→ **DATASET SECTION**
:::

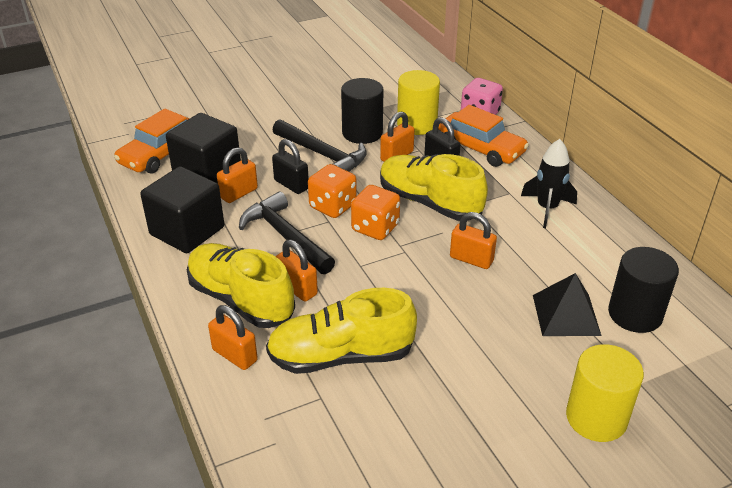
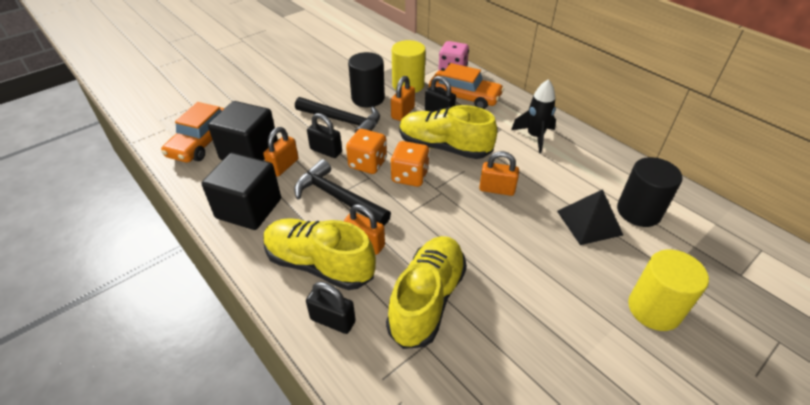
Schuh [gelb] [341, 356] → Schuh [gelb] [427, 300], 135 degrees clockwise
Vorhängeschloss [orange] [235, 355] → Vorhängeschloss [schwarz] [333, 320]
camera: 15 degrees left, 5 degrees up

:::

The result is a copy of every line above where the word "degrees" shows up.

→ **RESPONSE TO THIS EXERCISE**
Schuh [gelb] [341, 356] → Schuh [gelb] [427, 300], 135 degrees clockwise
camera: 15 degrees left, 5 degrees up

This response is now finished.